(DATA RECORDS)

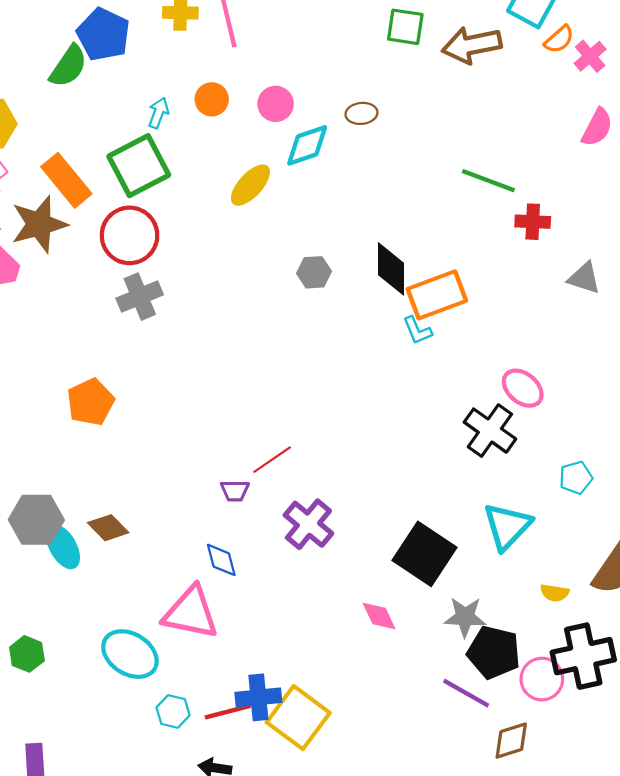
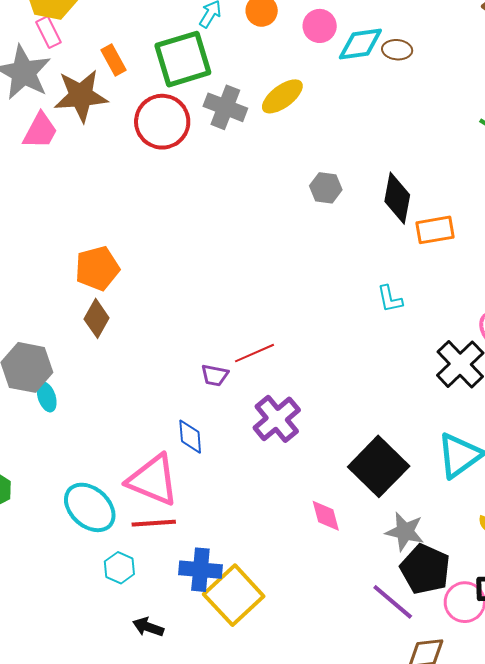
cyan diamond: (307, 145) -> (360, 44), moved
orange rectangle: (66, 180) -> (114, 60), size x0.6
orange rectangle: (437, 295) -> (435, 230), size x0.7
gray cross: (140, 297) -> (225, 107), moved, turned 33
cyan L-shape: (417, 330) -> (390, 299), moved
brown diamond: (108, 528) -> (97, 318), moved, turned 63
cyan ellipse: (63, 547) -> (47, 397), size x0.7
red line: (228, 712) -> (154, 523), moved

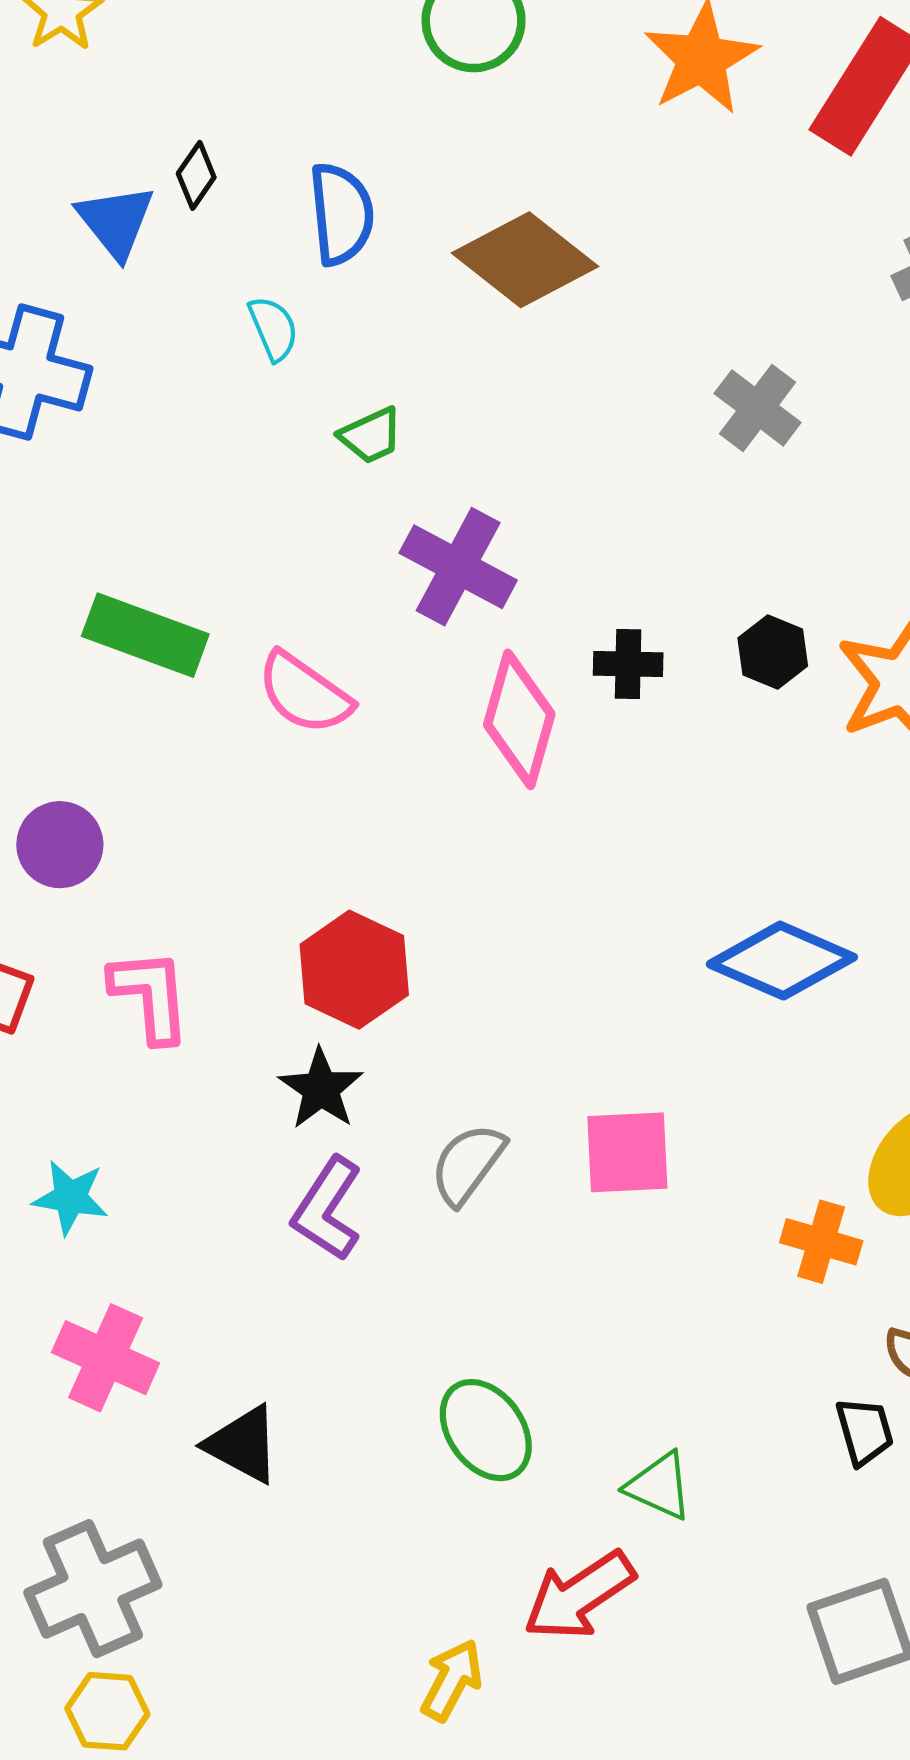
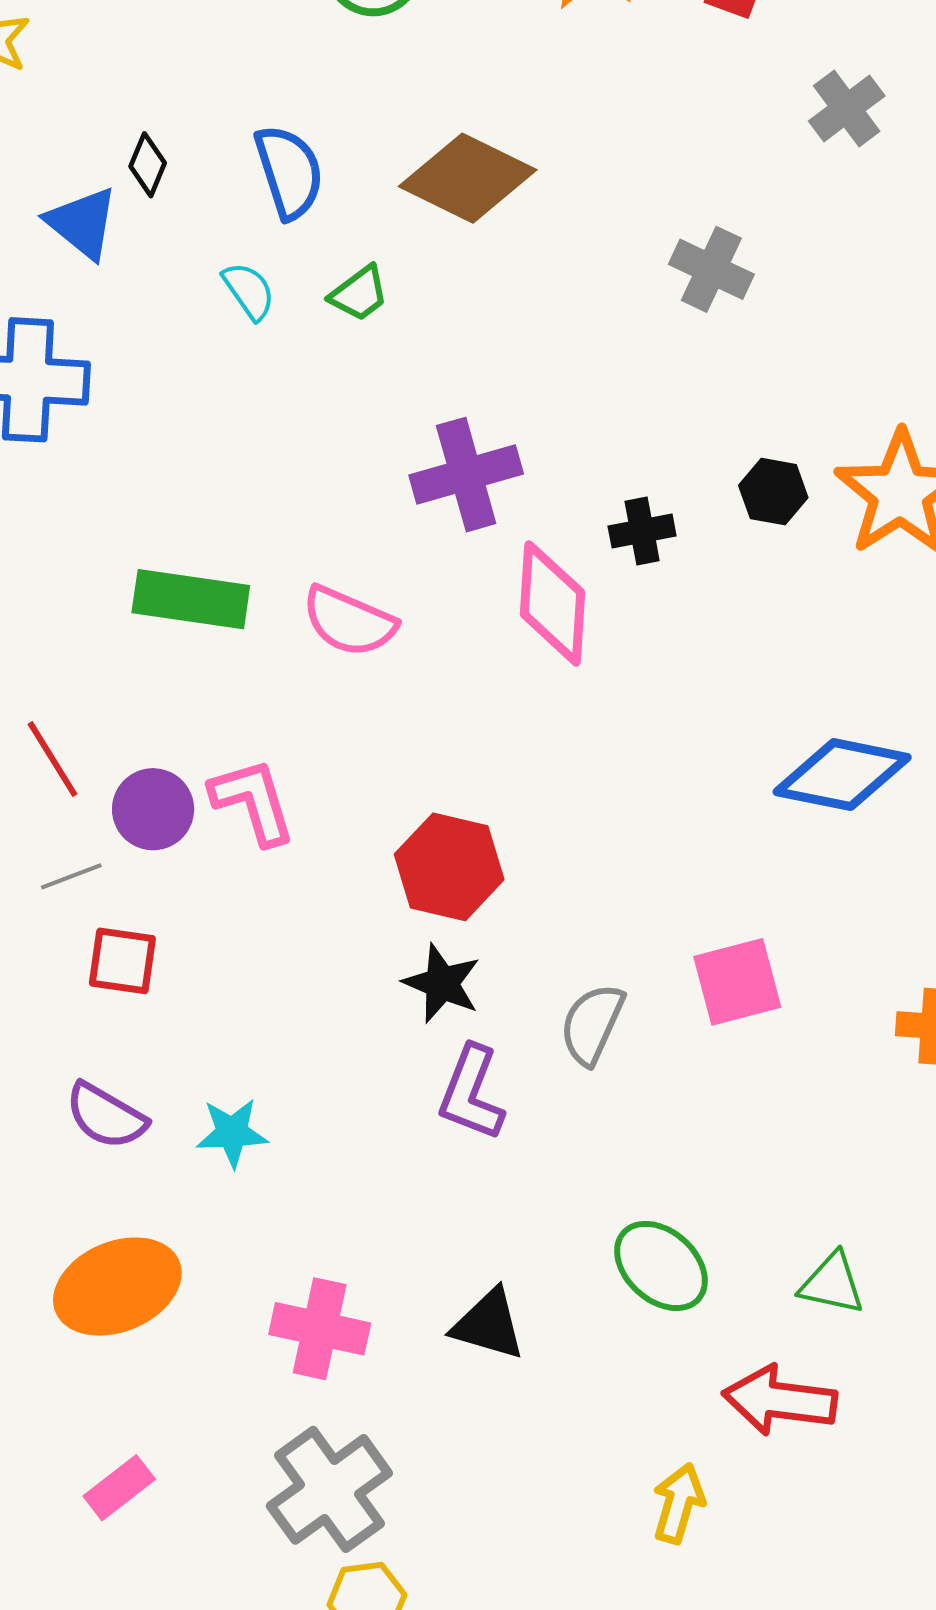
green trapezoid: (371, 436) -> (359, 294), moved
purple cross: (458, 567) -> (466, 475), turned -32
pink L-shape: (150, 996) -> (253, 801), moved
pink cross: (106, 1358) -> (320, 1329), moved
black triangle: (243, 1444) -> (489, 1324), moved
red arrow: (579, 1595) -> (780, 1400), turned 53

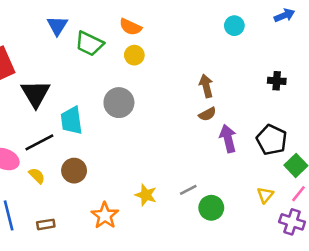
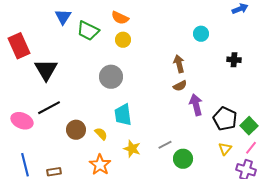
cyan circle: (234, 26) -> (201, 34), moved
cyan trapezoid: (71, 121) -> (123, 115), moved
black pentagon: (272, 140) -> (225, 119), moved
yellow semicircle: (37, 176) -> (101, 134), moved

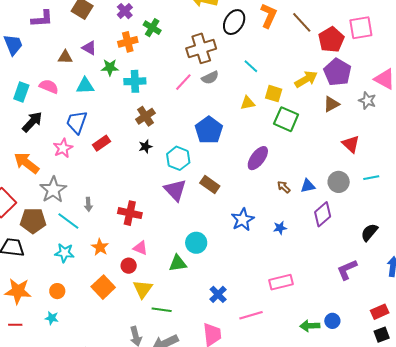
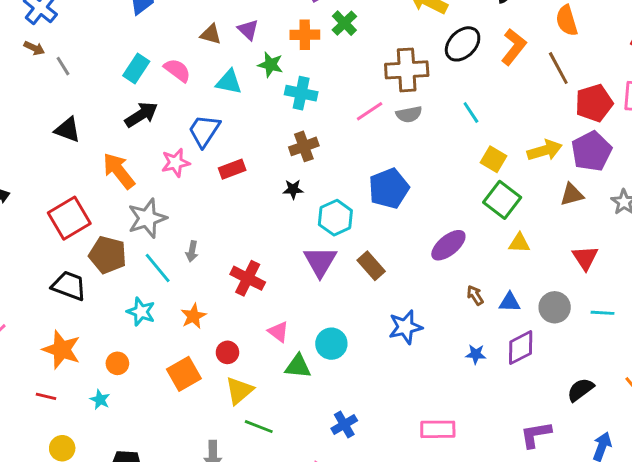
yellow triangle: (248, 103) -> (519, 243), moved
blue star: (280, 228) -> (476, 354), moved
pink triangle: (140, 248) -> (278, 332), moved

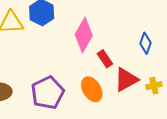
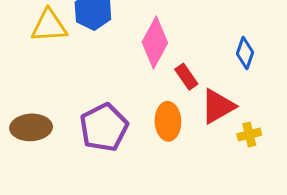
yellow cross: (154, 86) -> (249, 135), moved
orange ellipse: (92, 89) -> (168, 121), turned 30

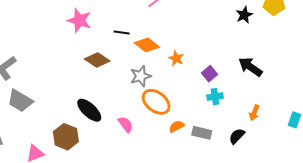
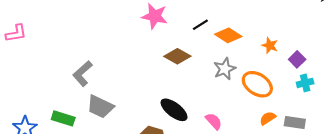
black line: (122, 33) -> (200, 25), turned -35
orange star: (176, 58) -> (270, 45), moved
orange ellipse: (156, 102) -> (257, 84), moved

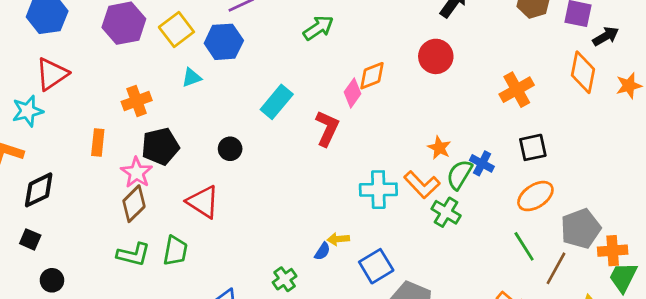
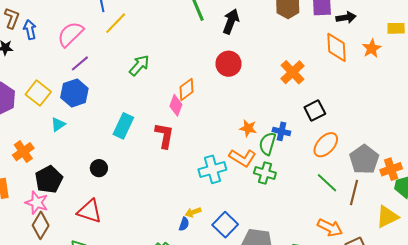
black arrow: (606, 36) -> (346, 18), turned 36

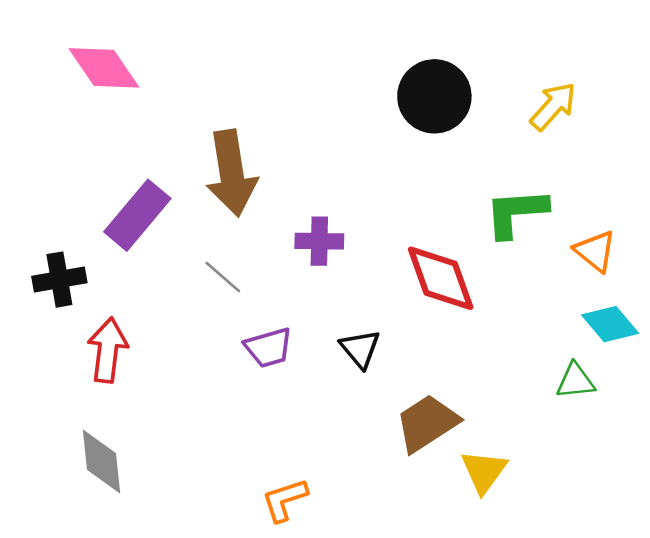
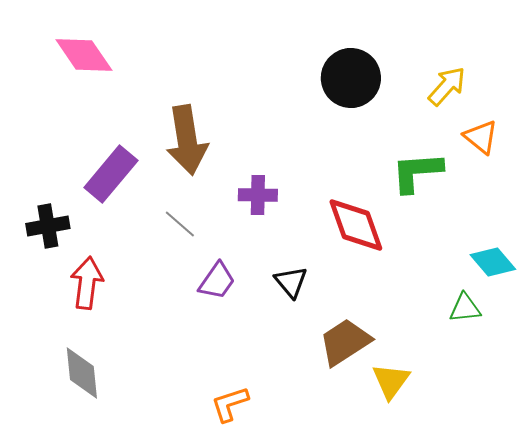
orange triangle: (595, 251) -> (481, 137), moved
purple trapezoid: (269, 348) -> (217, 281), turned -39

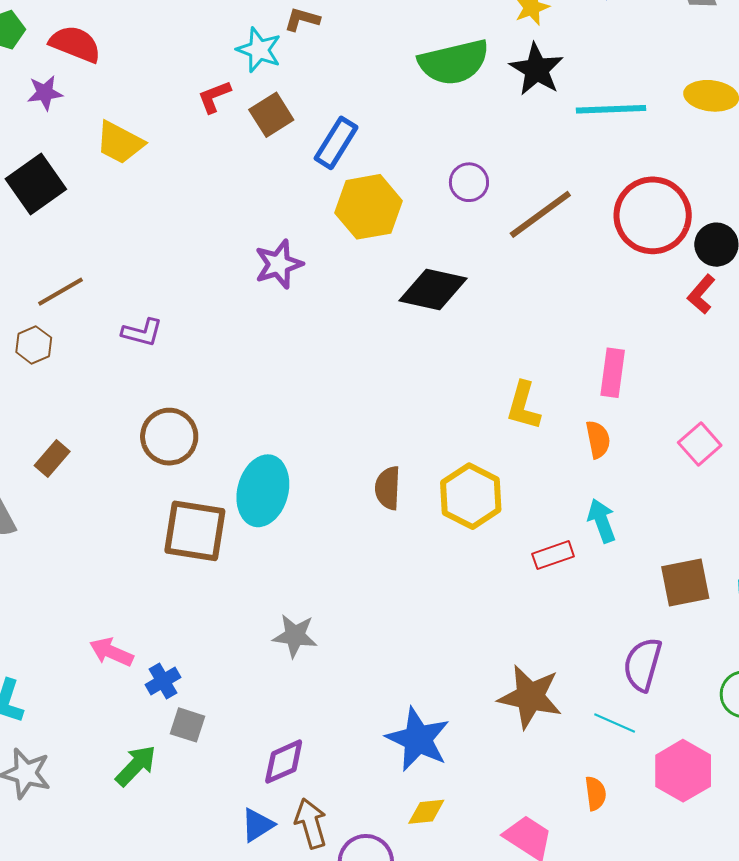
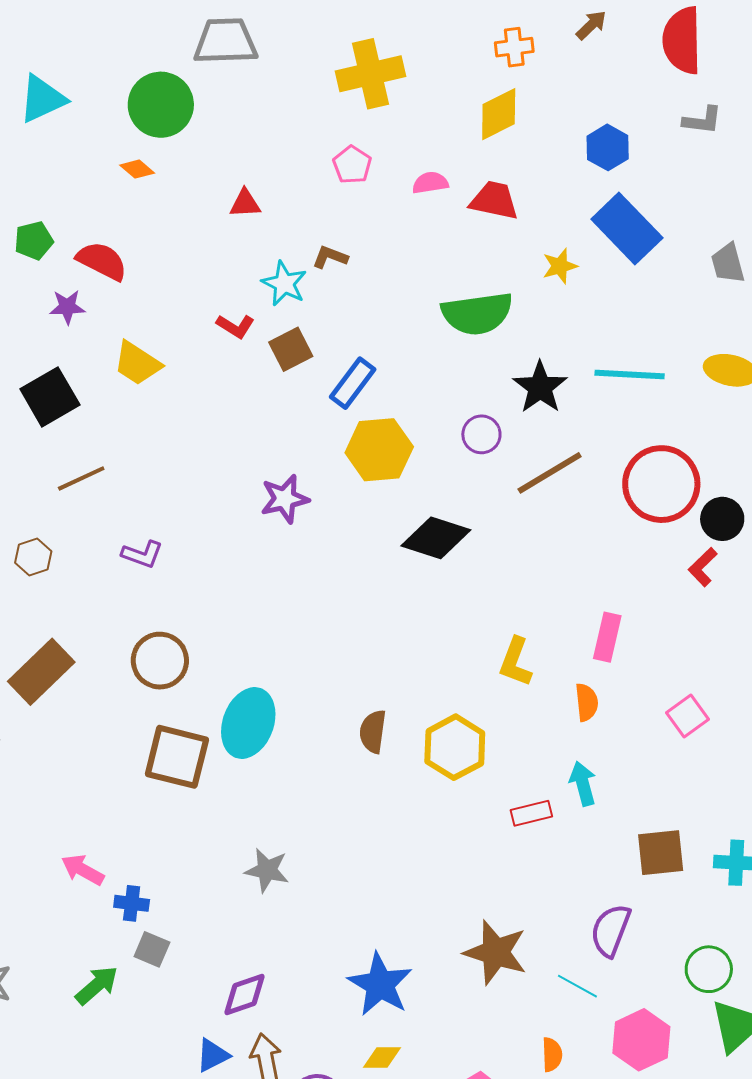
black star: (537, 69) -> (540, 387), moved
red L-shape: (214, 97) -> (235, 326), turned -132
brown line: (60, 292) -> (81, 478), moved
brown rectangle: (52, 459) -> (41, 672), size x1.8
blue cross: (163, 681) -> (132, 903), turned 32

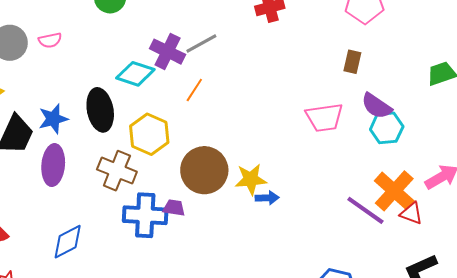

(End DATA RECORDS)

### EXERCISE REQUIREMENTS
Find all lines in the records that hold the word "shape". Copy them.

### EXERCISE RESPONSE
cyan L-shape: (417, 330) -> (390, 299), moved
pink L-shape: (150, 996) -> (253, 801), moved
red L-shape: (214, 97) -> (235, 326), turned -132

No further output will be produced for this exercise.